#### [AIM OF THE TASK]
Copy out again, words included, every line of the items from the line with "Sarita (345, 915)" up to and including the line with "July (414, 917)", and shift each coordinate in the answers by adding 45 to every number.

#### [INPUT DATA]

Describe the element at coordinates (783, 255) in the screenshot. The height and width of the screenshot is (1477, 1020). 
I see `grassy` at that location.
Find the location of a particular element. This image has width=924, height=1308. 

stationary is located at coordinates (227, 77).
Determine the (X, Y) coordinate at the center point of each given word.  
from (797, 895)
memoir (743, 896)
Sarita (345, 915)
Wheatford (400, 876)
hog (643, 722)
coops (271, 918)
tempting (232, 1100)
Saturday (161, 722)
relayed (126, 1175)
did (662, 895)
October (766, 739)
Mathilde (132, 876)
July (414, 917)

--

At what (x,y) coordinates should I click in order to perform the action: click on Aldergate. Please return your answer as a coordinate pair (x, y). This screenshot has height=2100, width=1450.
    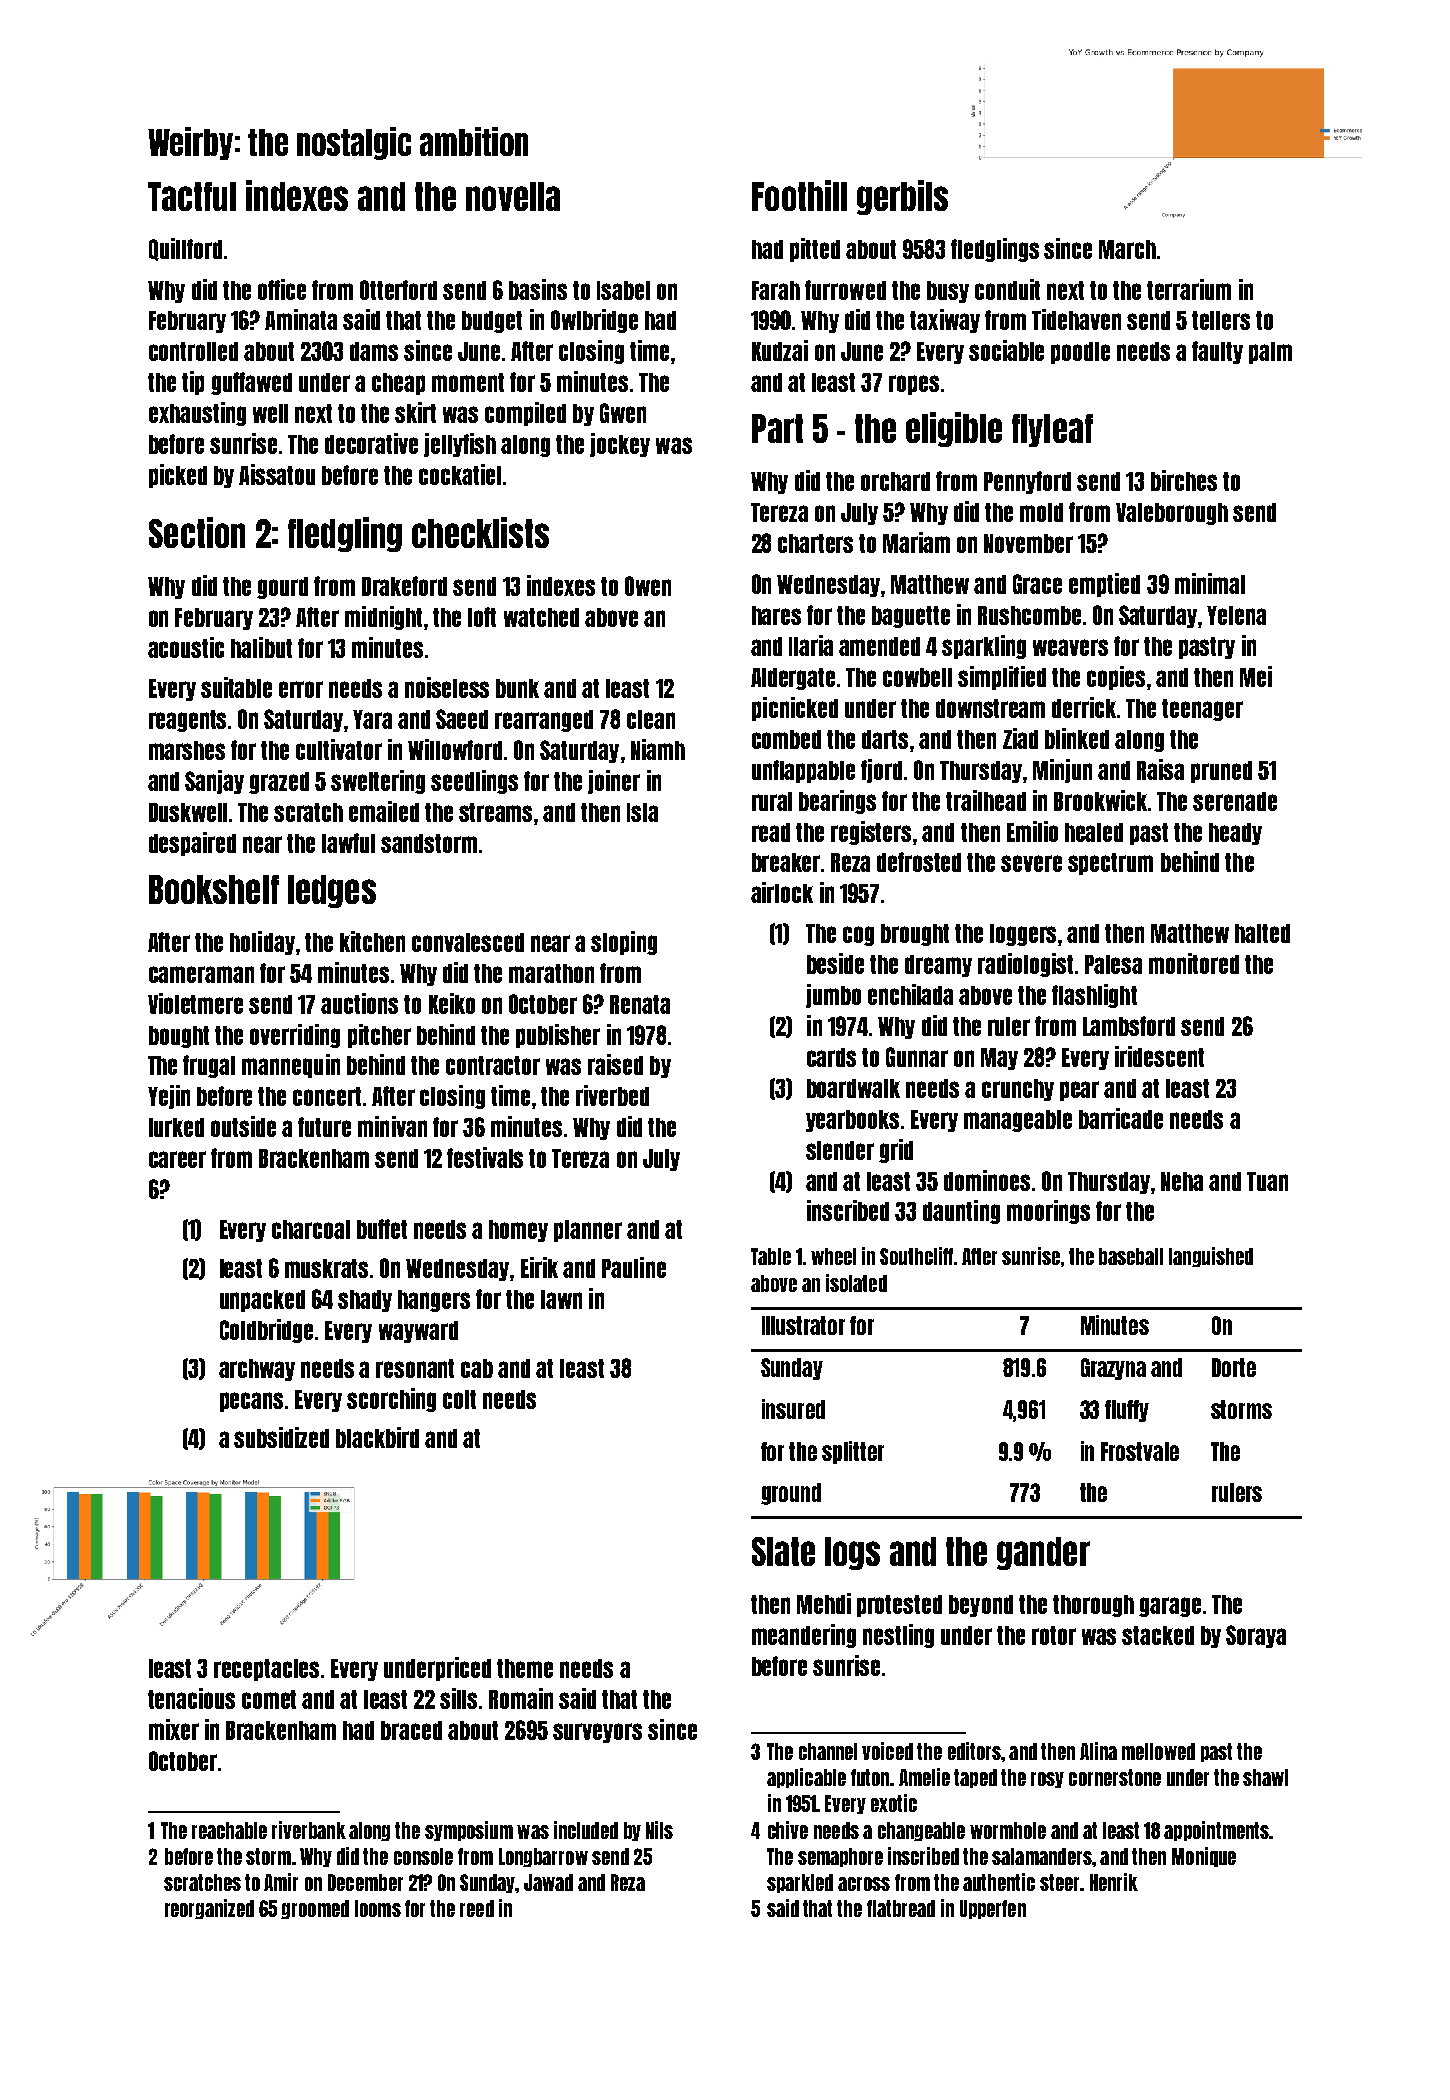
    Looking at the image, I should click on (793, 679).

...

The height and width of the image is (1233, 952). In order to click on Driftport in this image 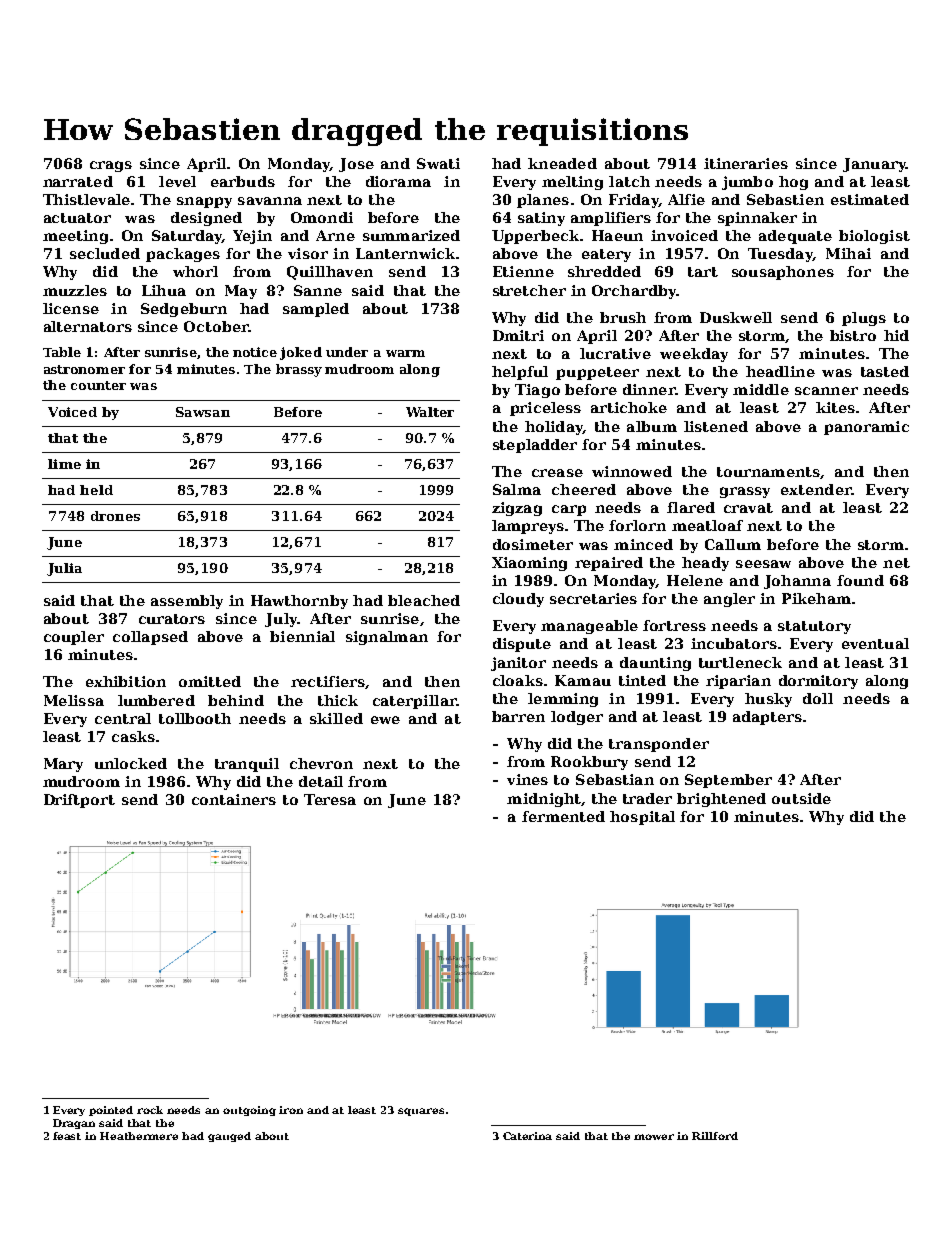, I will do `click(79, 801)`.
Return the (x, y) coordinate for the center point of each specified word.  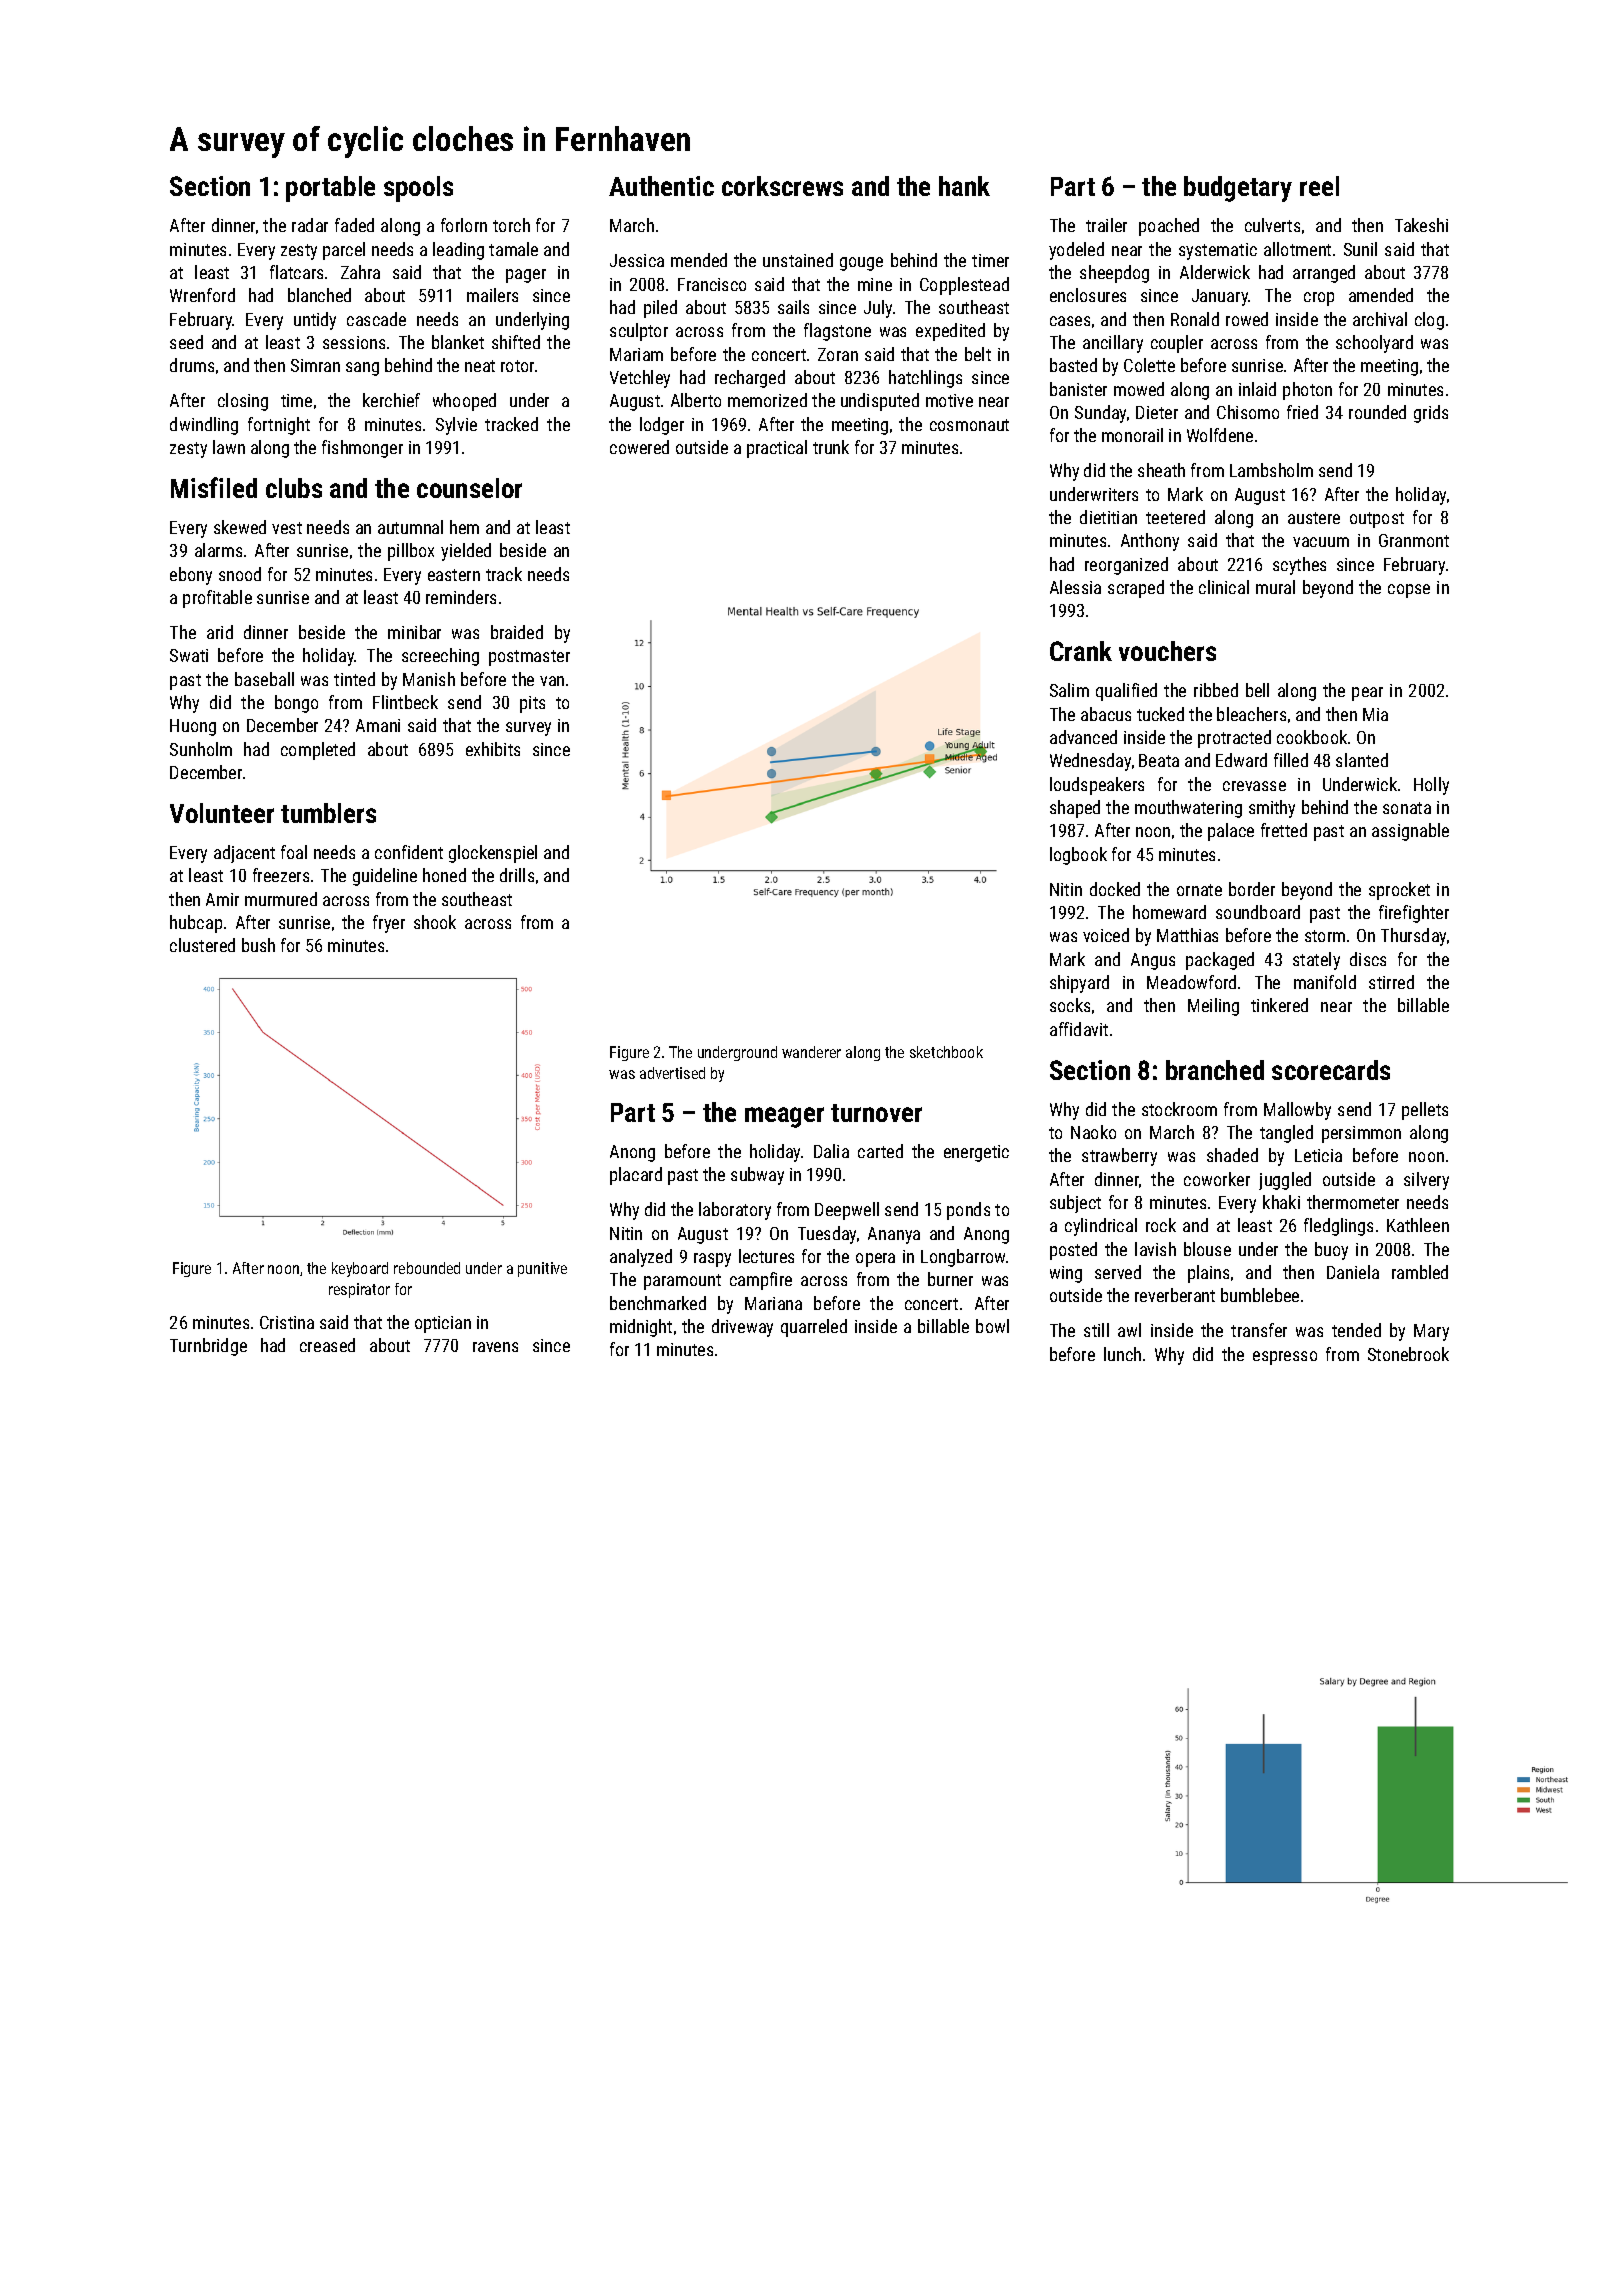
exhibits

#### [TASK SOLUTION]
Sarita (390, 960)
Wheatford (445, 921)
hog (688, 767)
coops (316, 963)
tempting (277, 1145)
Saturday (206, 767)
relayed (171, 1220)
did (707, 940)
October (811, 784)
Mathilde (177, 921)
July (459, 962)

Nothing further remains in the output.